→ **HOW TO COMPLETE THIS TASK**: Could you return every record below word for word, leaving out the pictures?

→ **PROVIDED RECORDS**:
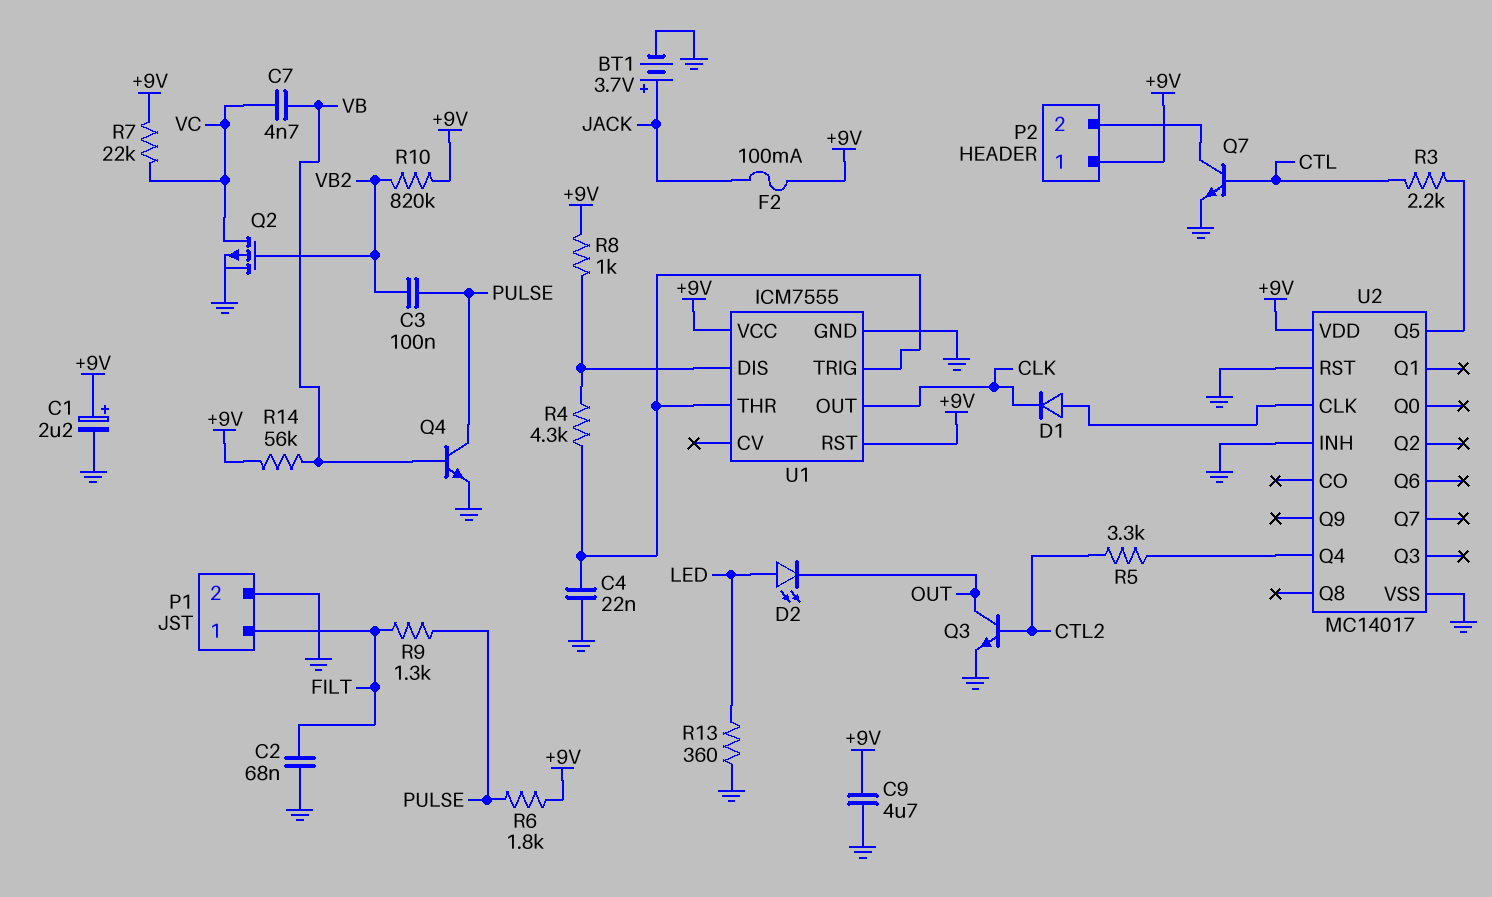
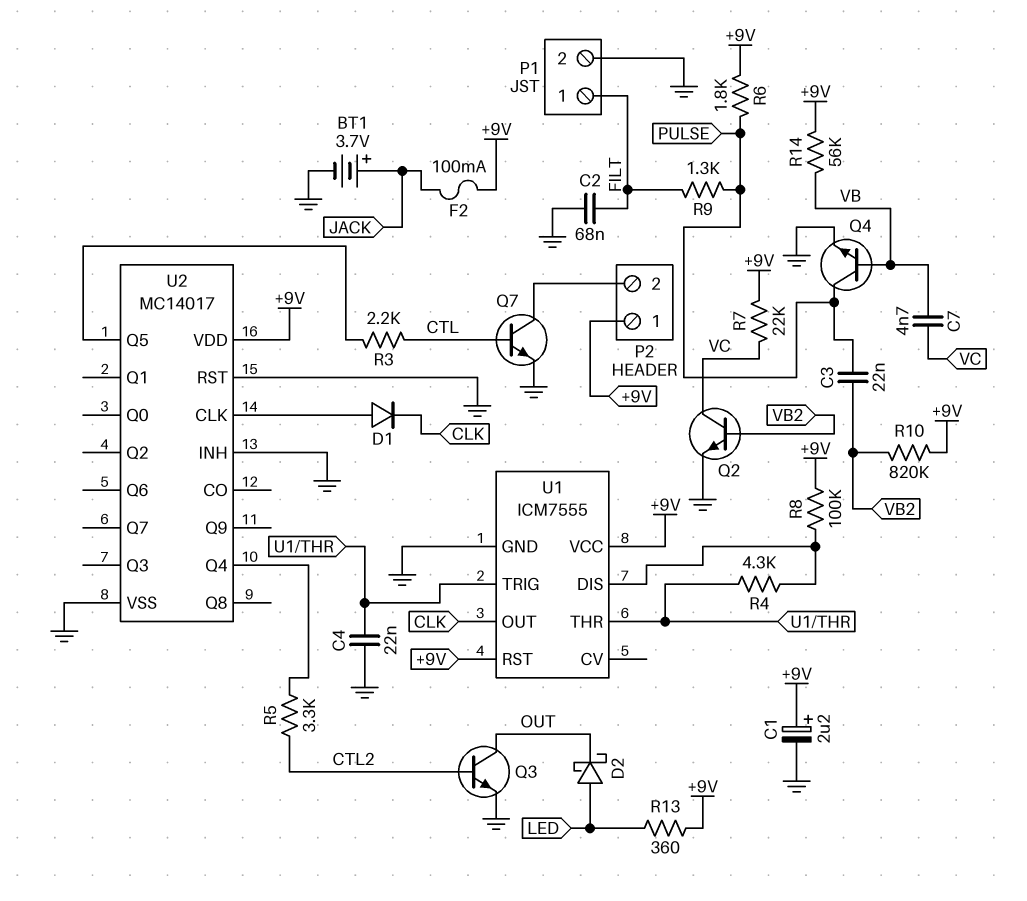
C3: 100nF (PULSE, VB2) -> 22nF (PULSE, VB2)
C9: 4.7uF (+9V, GND) -> none
D2: LED (A LED, K OUT) -> schottky (A LED, K OUT)
Q2: PMOS (G VB2, D VC, S GND) -> NPN (B VB2, C VC, E GND)
R8: 1k (+9V, U1/DIS) -> 100k (+9V, U1/DIS)
R13: 360 (GND, LED) -> 360 (+9V, LED)

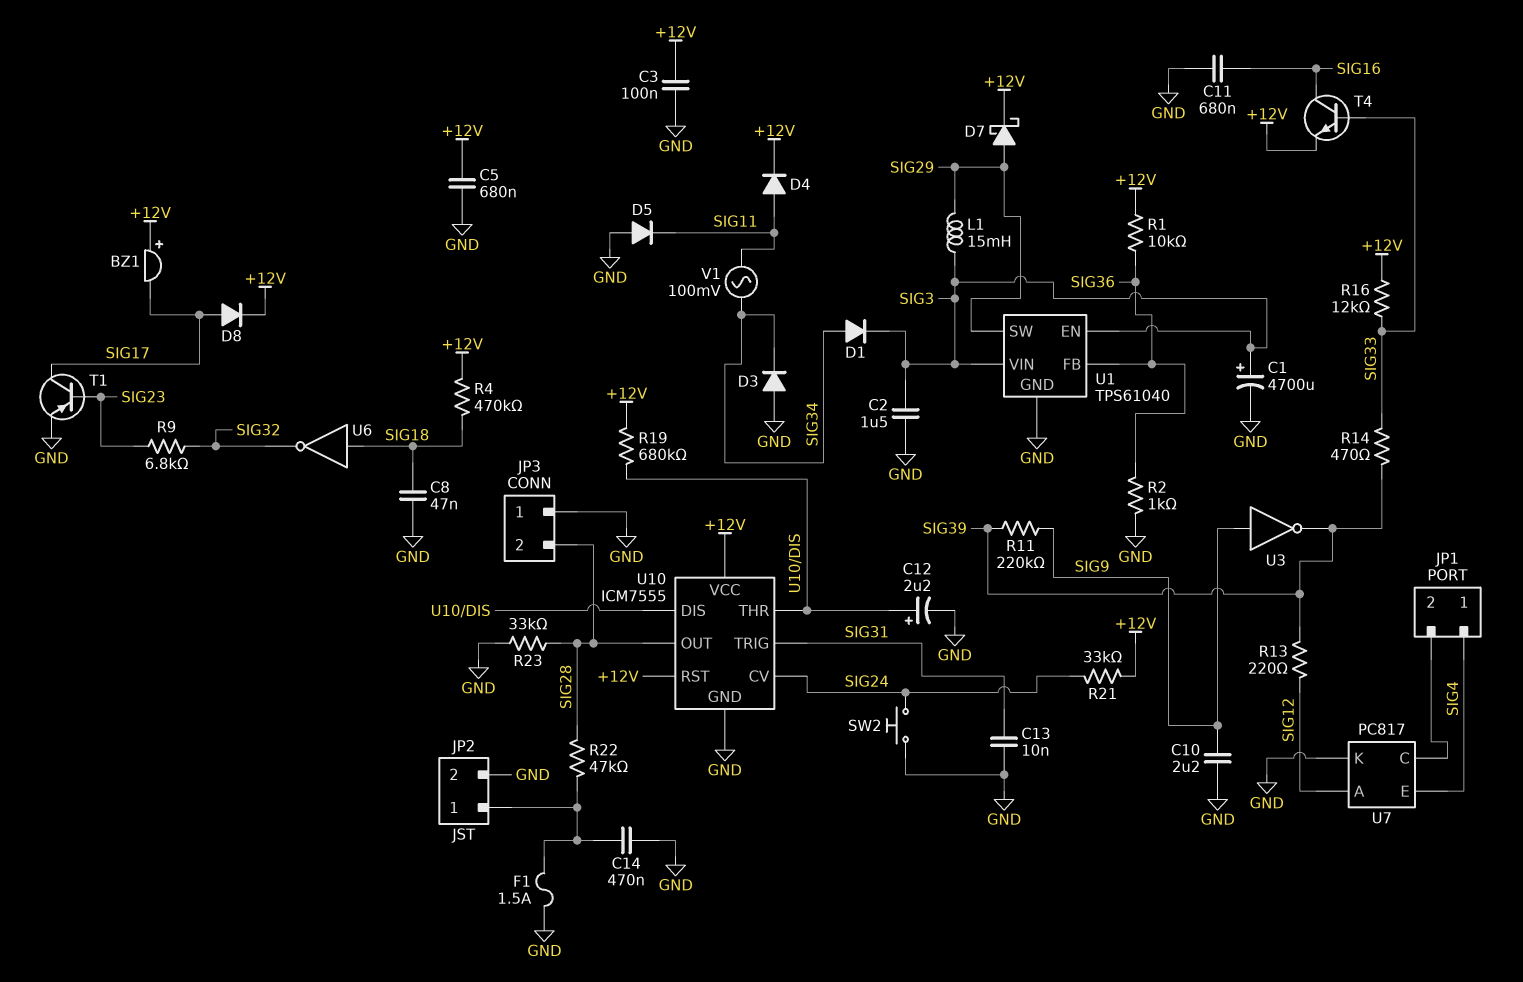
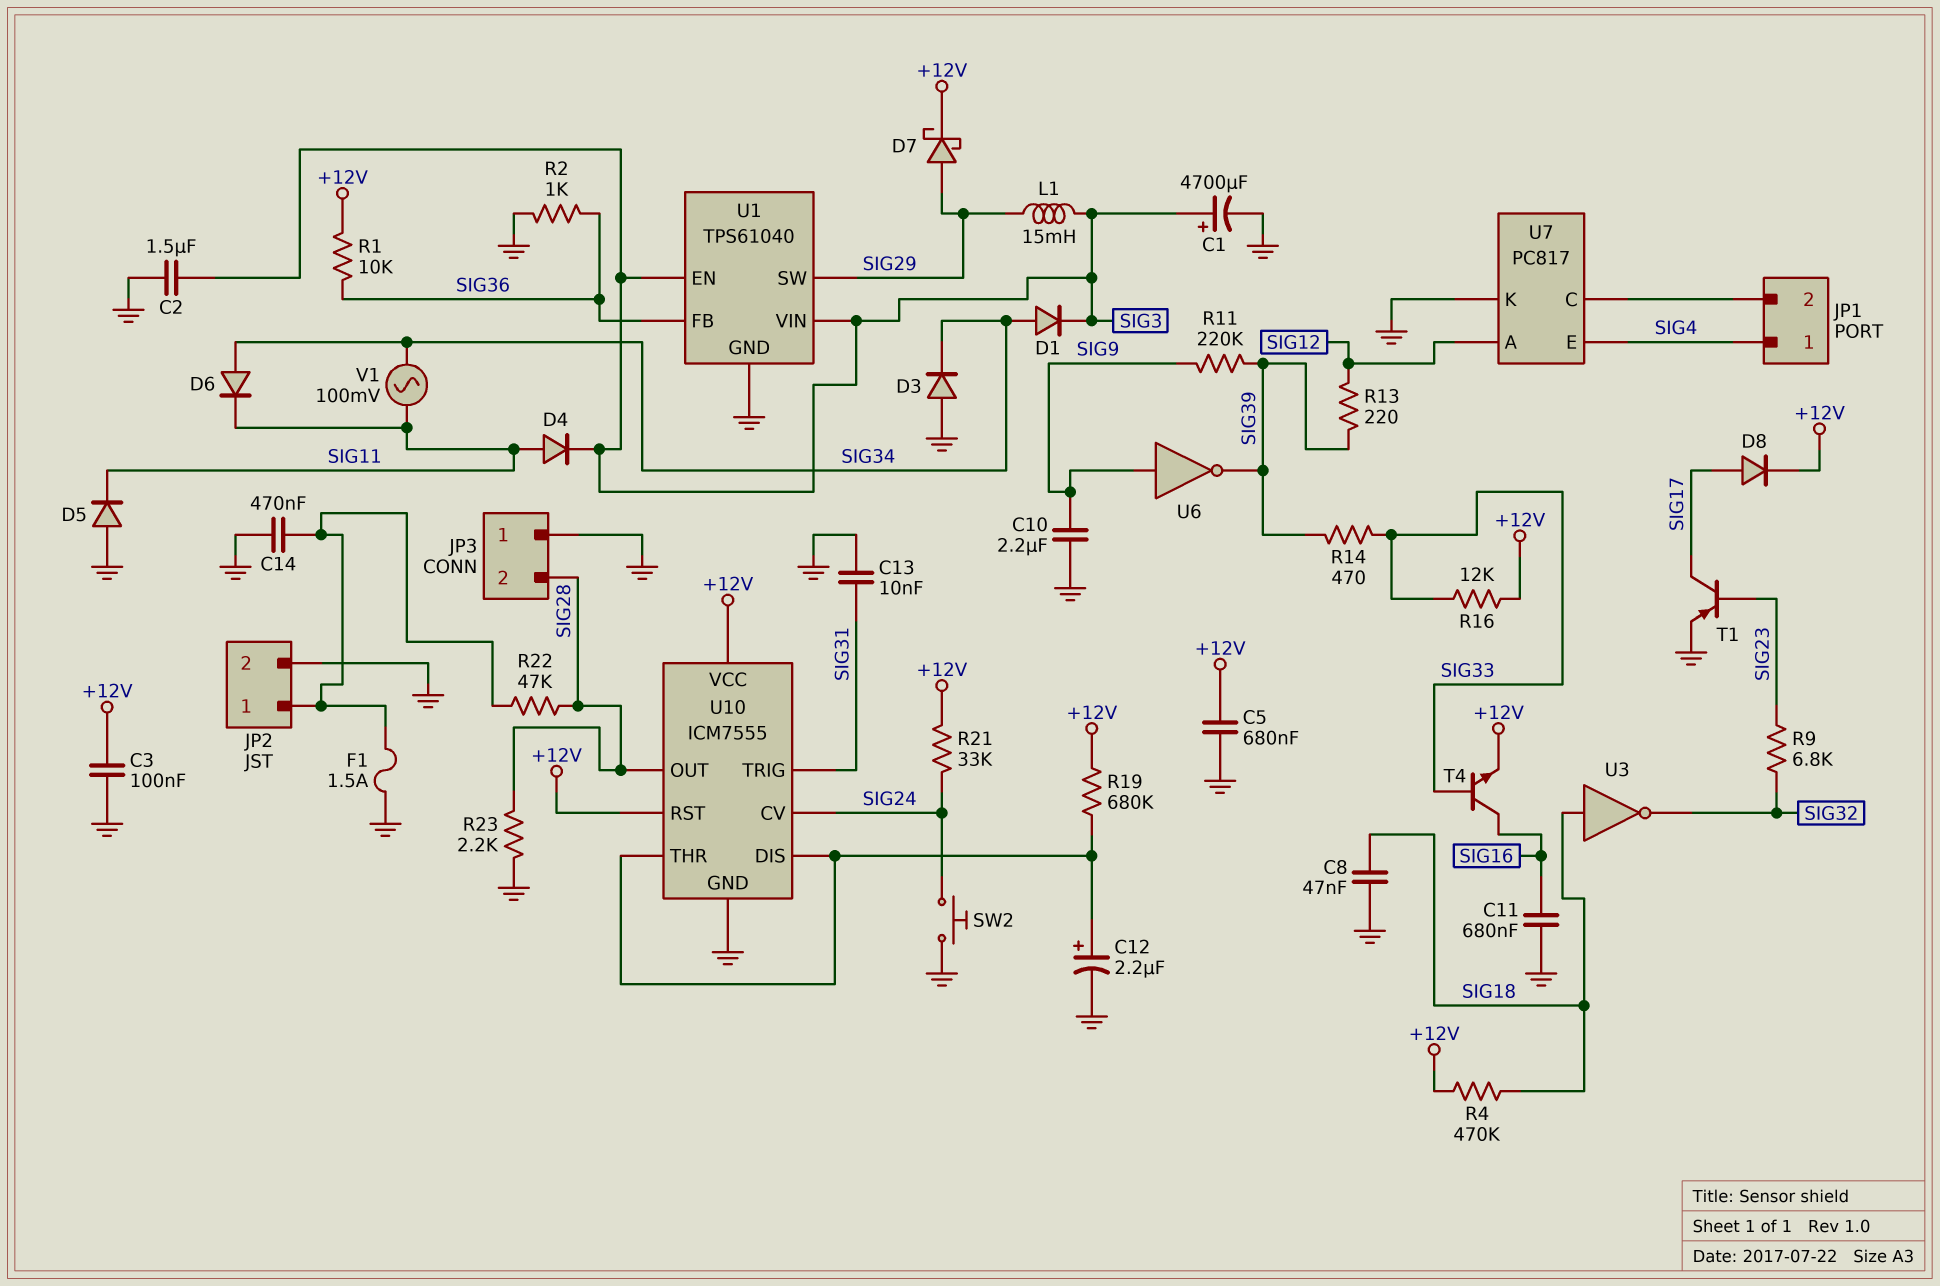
BZ1: buzzer (plus +12V, minus SIG17) -> none
D4: diode (A SIG11, K +12V) -> diode (A SIG11, K SIG3)
D6: none -> diode (A SIG34, K SIG11)
R23: 33k (GND, SIG28) -> 2.2k (GND, SIG28)
U3: NOT (in SIG9, out SIG39) -> NOT (in SIG18, out SIG32)
U6: NOT (in SIG18, out SIG32) -> NOT (in SIG9, out SIG39)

→ **RESULT**:
C3: 100nF (PULSE, VB2) -> 22nF (PULSE, VB2)
C9: 4.7uF (+9V, GND) -> none
D2: LED (A LED, K OUT) -> schottky (A LED, K OUT)
Q2: PMOS (G VB2, D VC, S GND) -> NPN (B VB2, C VC, E GND)
R8: 1k (+9V, U1/DIS) -> 100k (+9V, U1/DIS)
R13: 360 (GND, LED) -> 360 (+9V, LED)

BZ1: buzzer (plus +12V, minus SIG17) -> none
D4: diode (A SIG11, K +12V) -> diode (A SIG11, K SIG3)
D6: none -> diode (A SIG34, K SIG11)
R23: 33k (GND, SIG28) -> 2.2k (GND, SIG28)
U3: NOT (in SIG9, out SIG39) -> NOT (in SIG18, out SIG32)
U6: NOT (in SIG18, out SIG32) -> NOT (in SIG9, out SIG39)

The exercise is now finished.